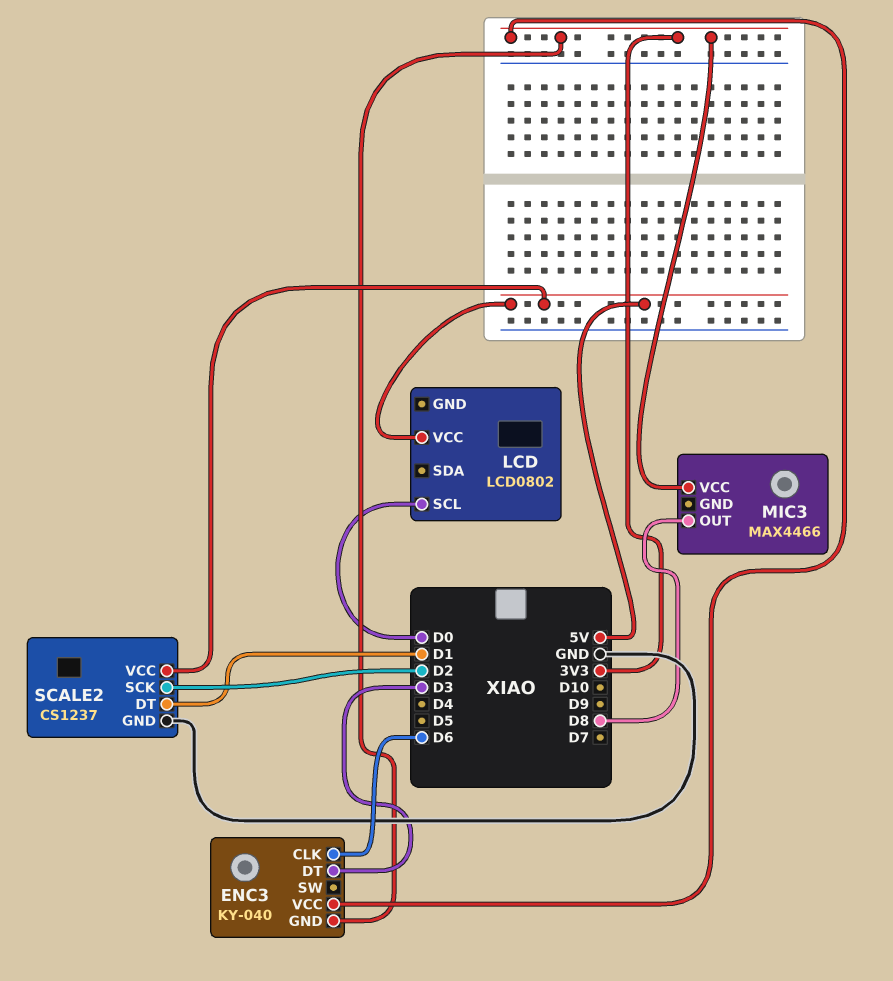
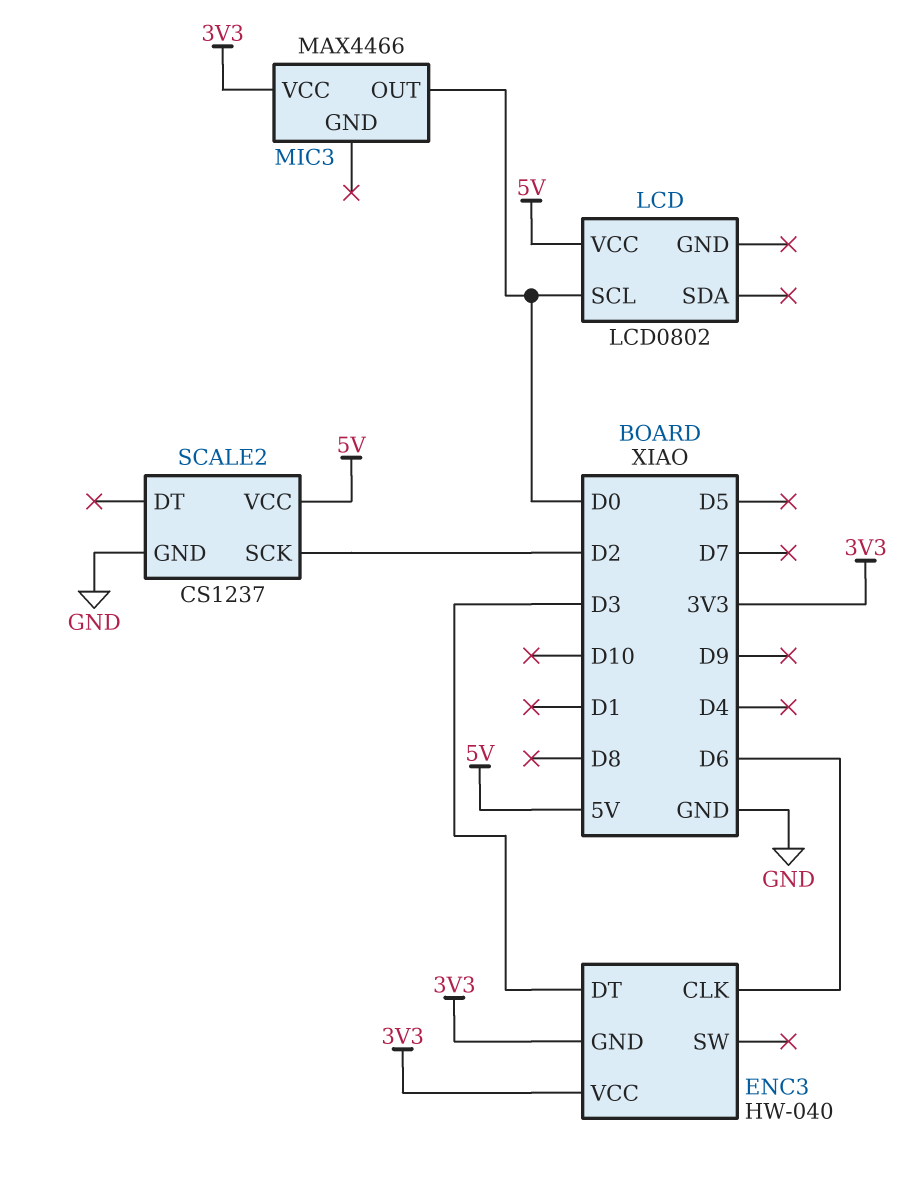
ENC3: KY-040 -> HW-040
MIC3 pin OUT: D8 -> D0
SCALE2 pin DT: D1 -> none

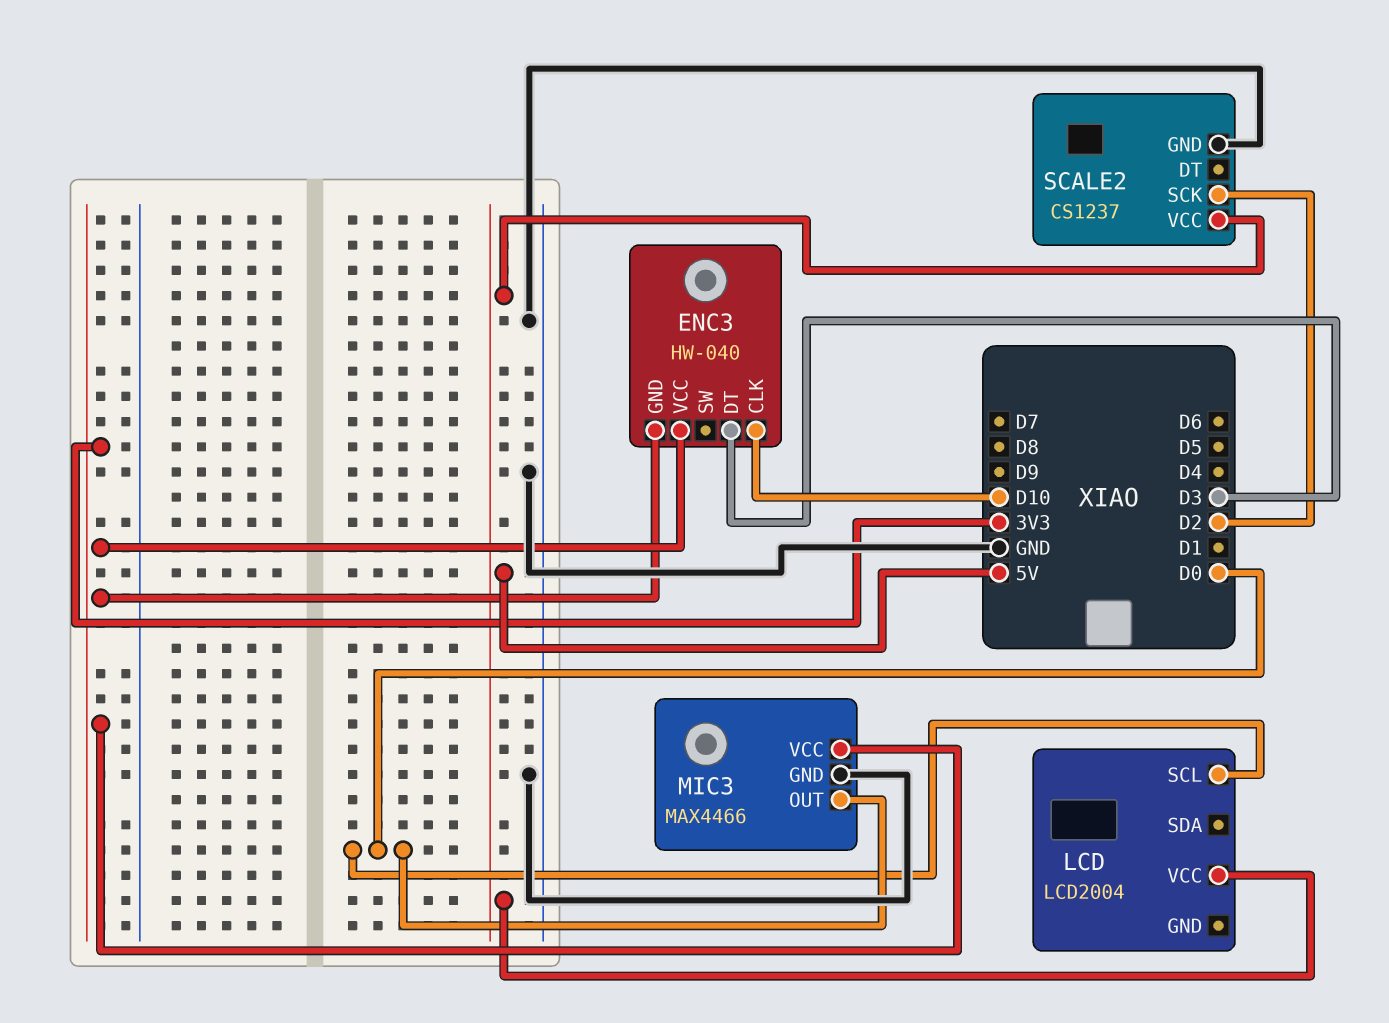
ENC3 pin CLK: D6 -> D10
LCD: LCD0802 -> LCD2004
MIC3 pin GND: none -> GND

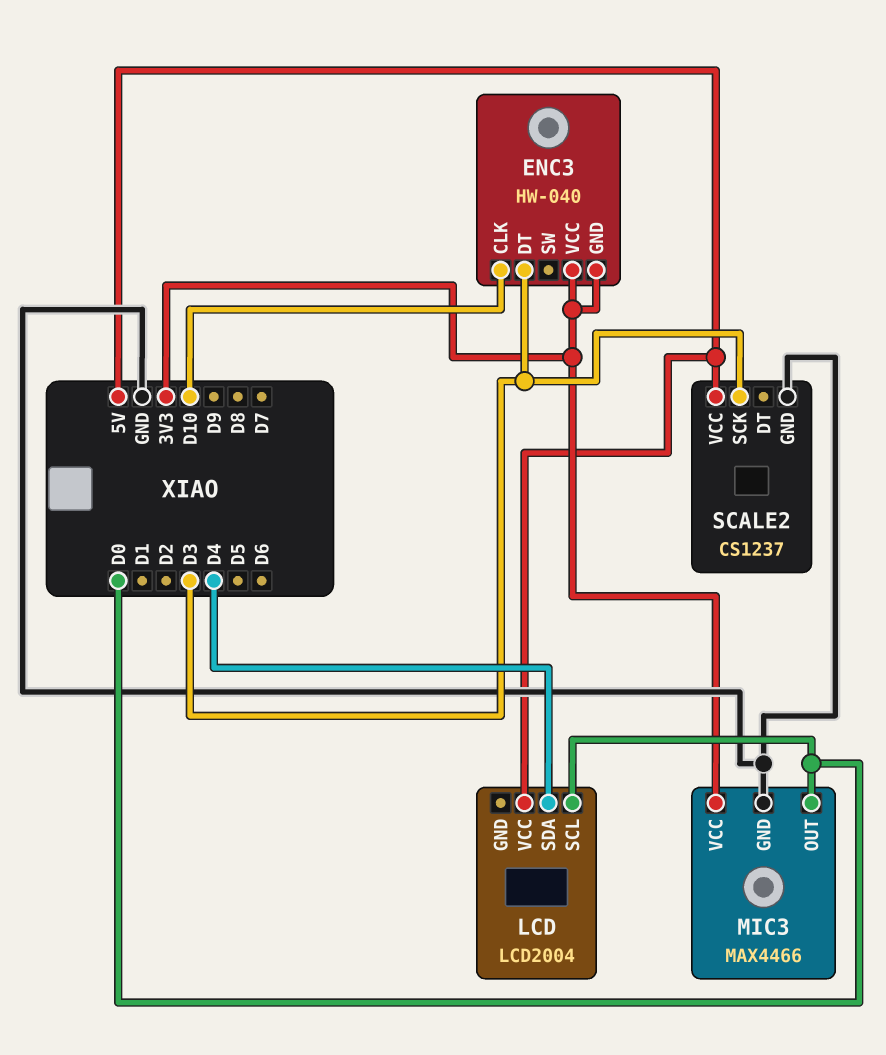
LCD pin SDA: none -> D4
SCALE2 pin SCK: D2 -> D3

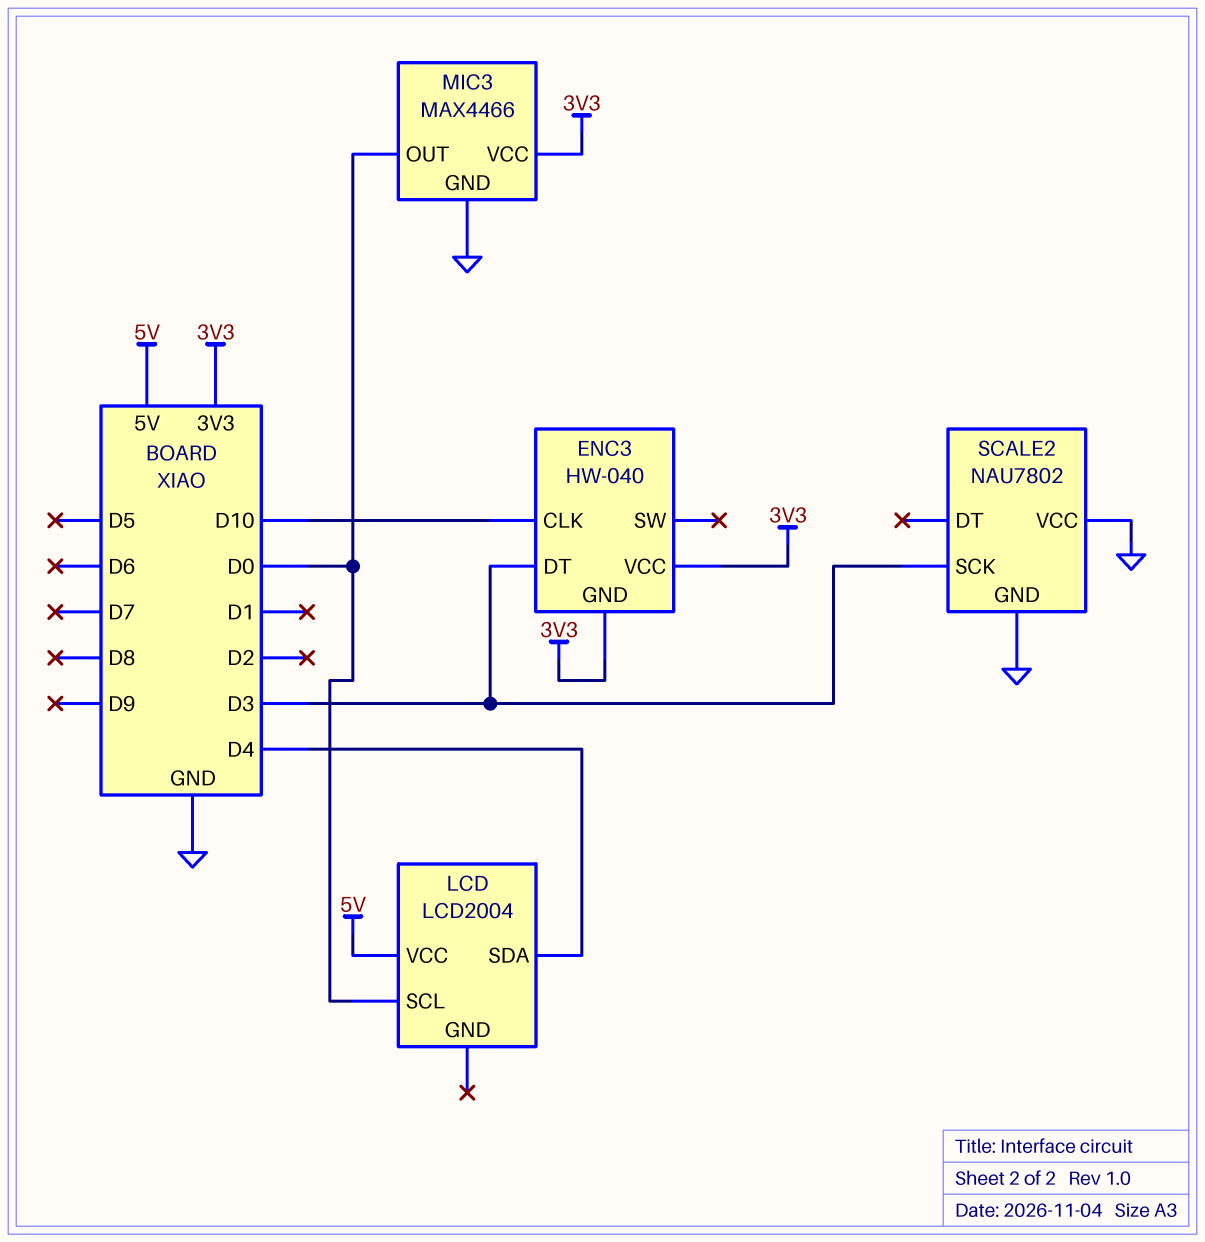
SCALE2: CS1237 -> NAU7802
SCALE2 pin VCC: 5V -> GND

### Exercise
Reproduce exactly and only the lines from the line that contains "MIC3 pin GND: none -> GND" to the end of the data above, both ends included. No pictures go in the copy.

### Solution for this exercise
MIC3 pin GND: none -> GND

LCD pin SDA: none -> D4
SCALE2 pin SCK: D2 -> D3

SCALE2: CS1237 -> NAU7802
SCALE2 pin VCC: 5V -> GND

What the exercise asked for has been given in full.